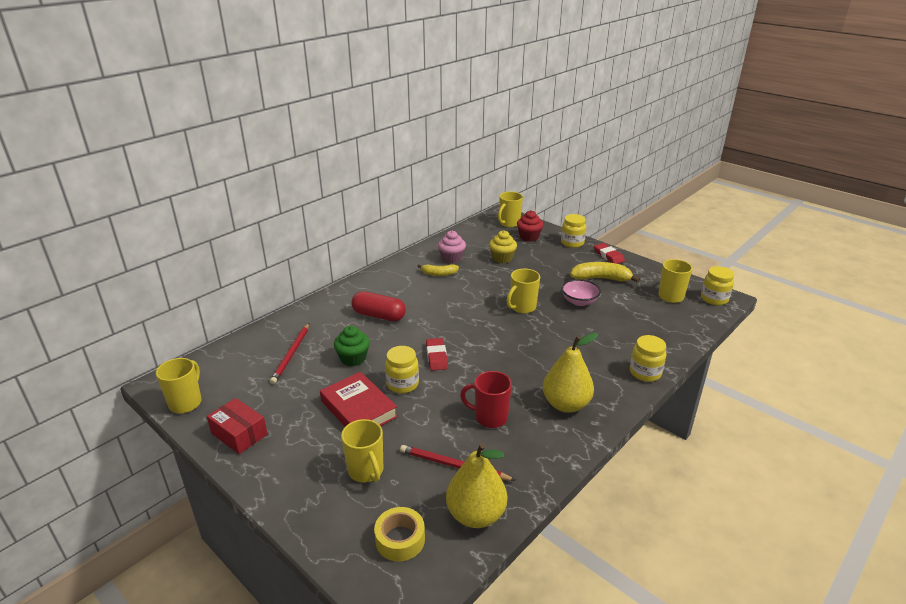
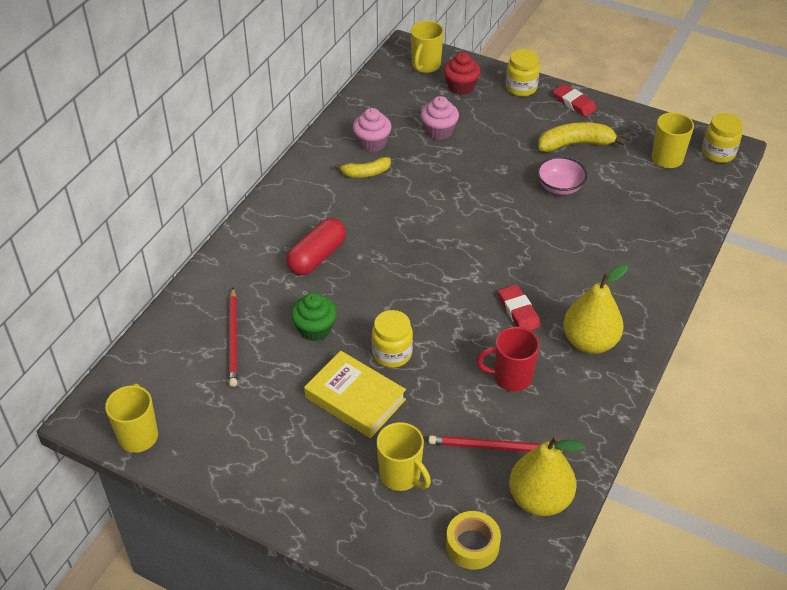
camera: 15 degrees left, 15 degrees up
(239, 434) = (229, 462): red box -> none
(358, 409) = (355, 398): red book -> yellow book
(379, 315) = (317, 257): red capsule -> red capsule turned 60 degrees counterclockwise
(436, 356) = (416, 305): red eraser -> red eraser (518, 311)
(502, 258) = (439, 131): yellow cupcake -> pink cupcake
(522, 307) = (493, 210): yellow mug -> none
(645, 373) = (665, 280): yellow jar -> none

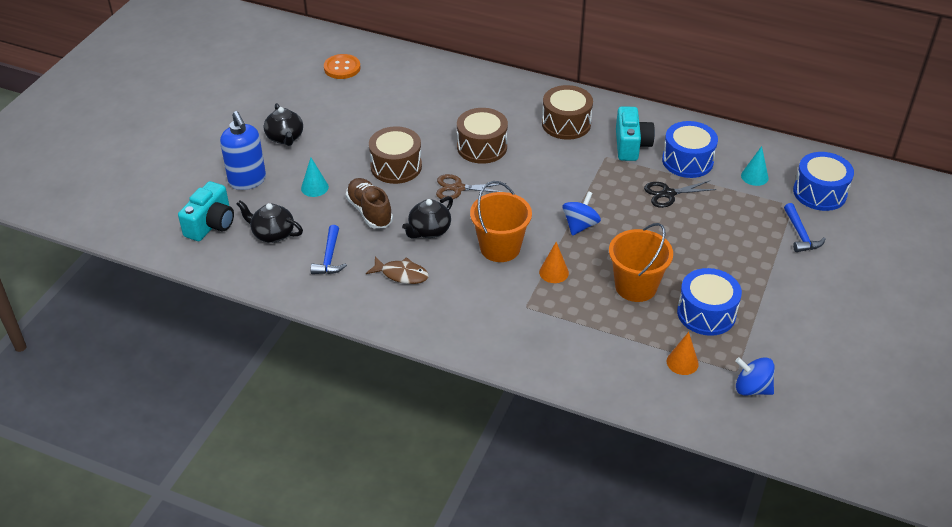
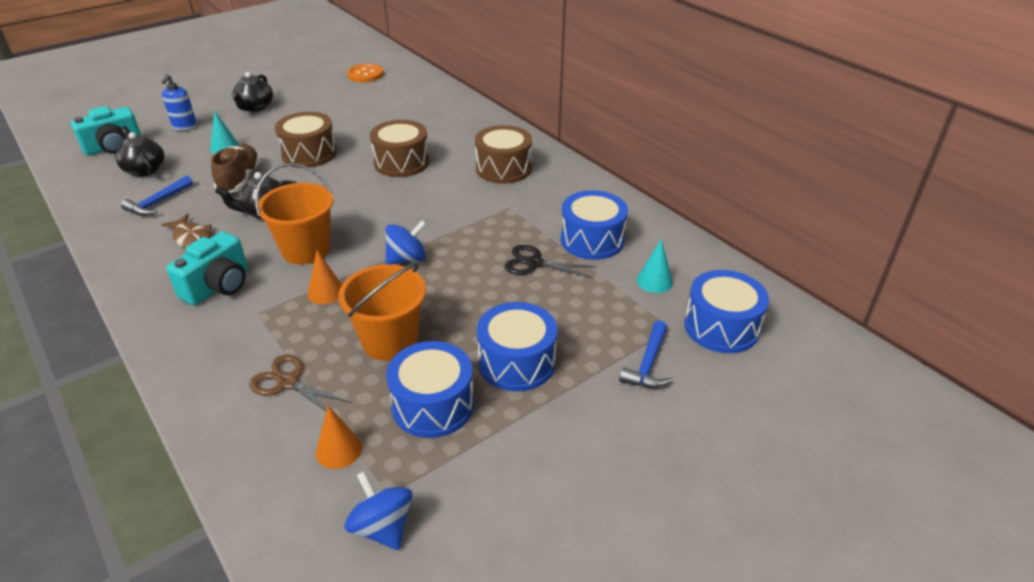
camera: 30 degrees right, 5 degrees down
(247, 181) = (185, 127): blue soap dispenser -> blue soap dispenser, size x0.65
(458, 188) = (337, 187): brown scissors -> brown scissors (288, 382)
(631, 145) = (547, 206): turquoise camera -> turquoise camera (218, 286)
(726, 266) = (517, 362): none -> blue drum

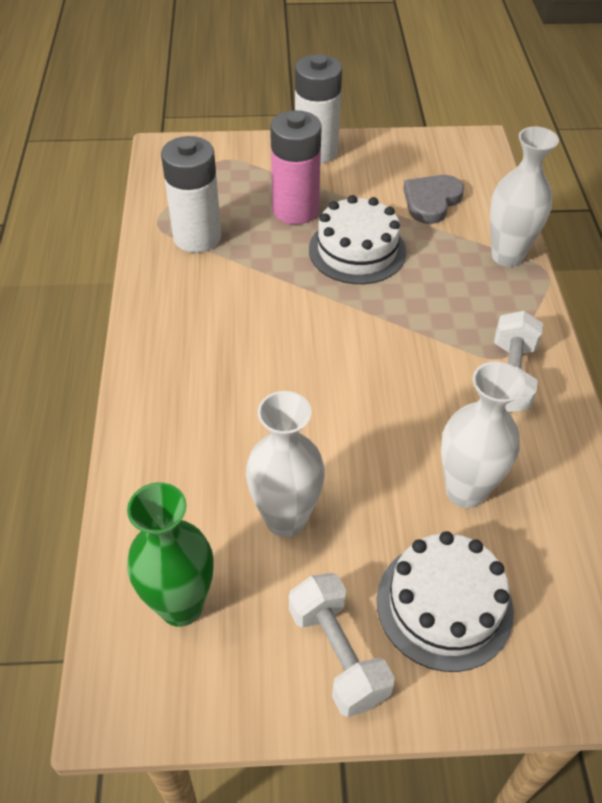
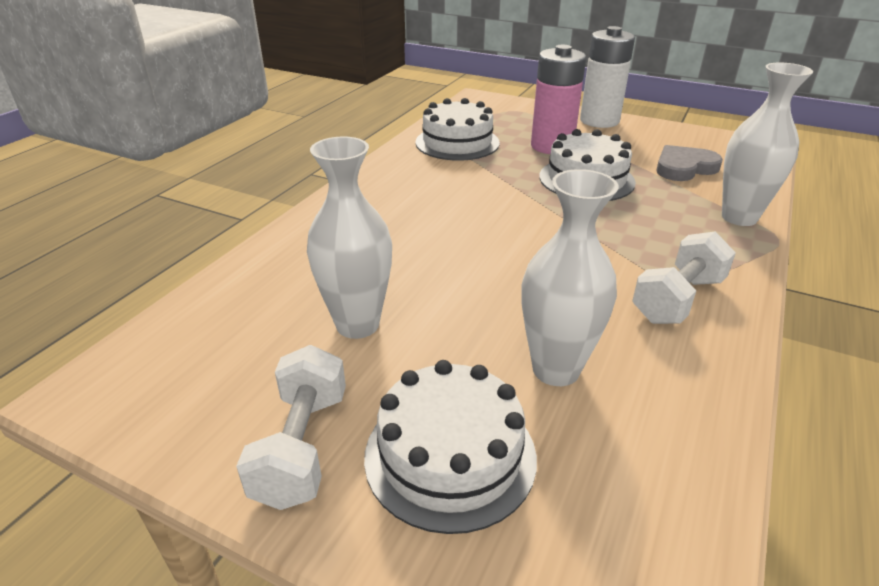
camera: 30 degrees right, 15 degrees down
(181, 606) = (209, 348): green vase -> none
(197, 237) = (457, 142): white battery -> white cake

- WHAT YOU SHOULD DO: Exclude all images and restate the records above word for word.

- SOLUTION TO THIS TASK:
camera: 15 degrees left, 15 degrees up
(239, 434) = (229, 462): red box -> none
(358, 409) = (355, 398): red book -> yellow book
(379, 315) = (317, 257): red capsule -> red capsule turned 60 degrees counterclockwise
(436, 356) = (416, 305): red eraser -> red eraser (518, 311)
(502, 258) = (439, 131): yellow cupcake -> pink cupcake
(522, 307) = (493, 210): yellow mug -> none
(645, 373) = (665, 280): yellow jar -> none

camera: 30 degrees right, 5 degrees down
(247, 181) = (185, 127): blue soap dispenser -> blue soap dispenser, size x0.65
(458, 188) = (337, 187): brown scissors -> brown scissors (288, 382)
(631, 145) = (547, 206): turquoise camera -> turquoise camera (218, 286)
(726, 266) = (517, 362): none -> blue drum

camera: 30 degrees right, 15 degrees down
(181, 606) = (209, 348): green vase -> none
(197, 237) = (457, 142): white battery -> white cake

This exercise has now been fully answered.